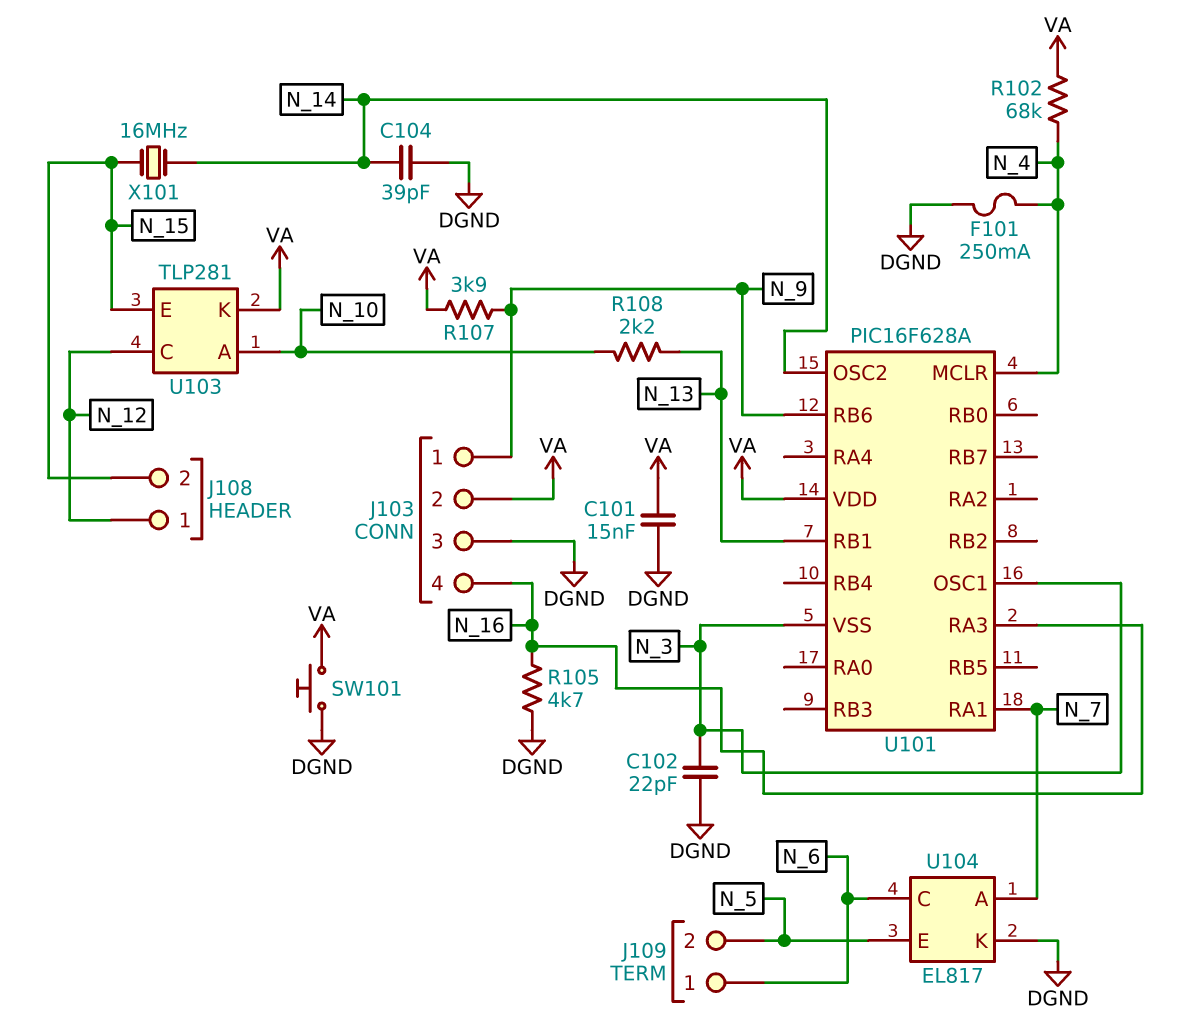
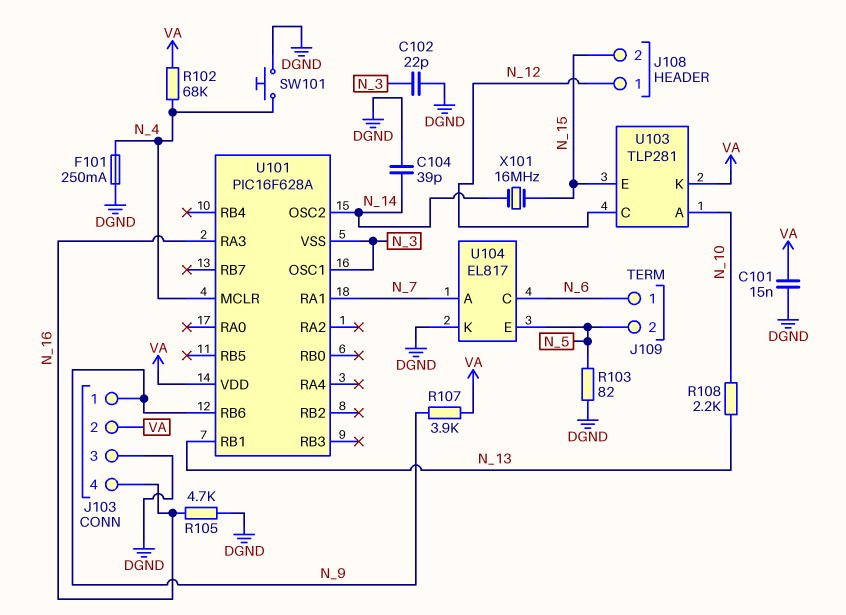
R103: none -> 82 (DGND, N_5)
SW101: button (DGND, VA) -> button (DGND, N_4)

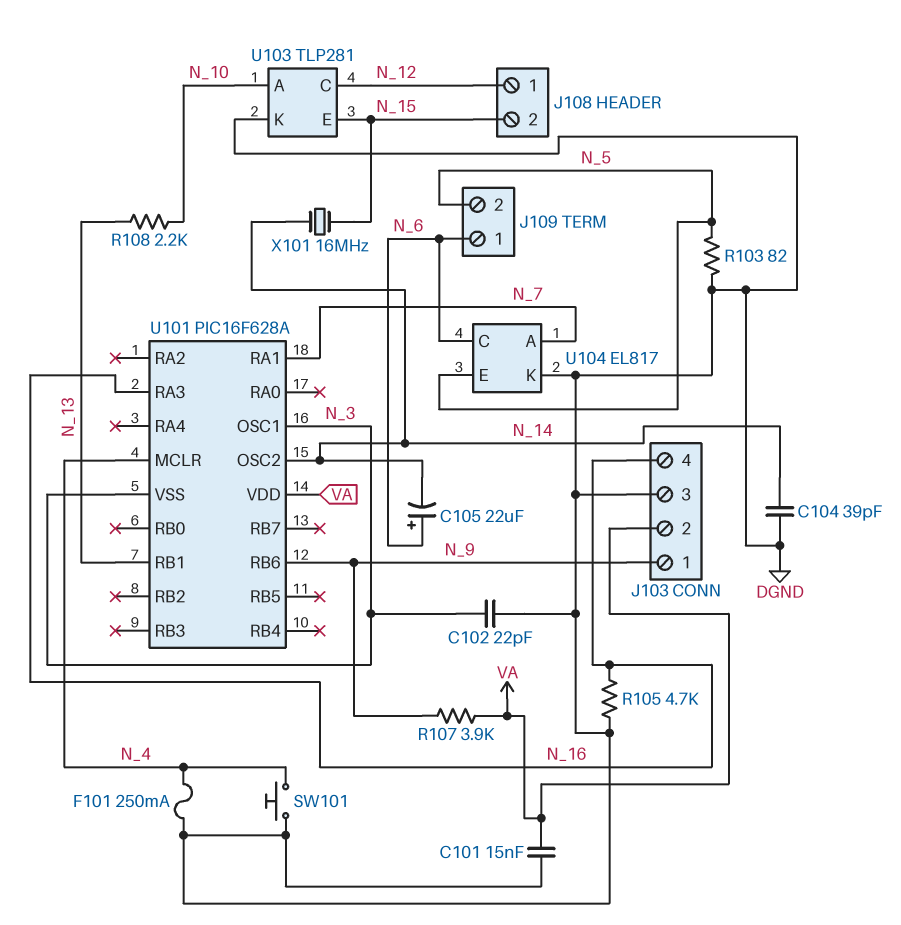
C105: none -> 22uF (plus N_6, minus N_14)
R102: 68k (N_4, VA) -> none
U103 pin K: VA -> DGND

━━━

> **BRIEF**: Each entry should be repeated exactly as it appears; the pictures stay out.

> **ANSWER SPACE**:
R103: none -> 82 (DGND, N_5)
SW101: button (DGND, VA) -> button (DGND, N_4)

C105: none -> 22uF (plus N_6, minus N_14)
R102: 68k (N_4, VA) -> none
U103 pin K: VA -> DGND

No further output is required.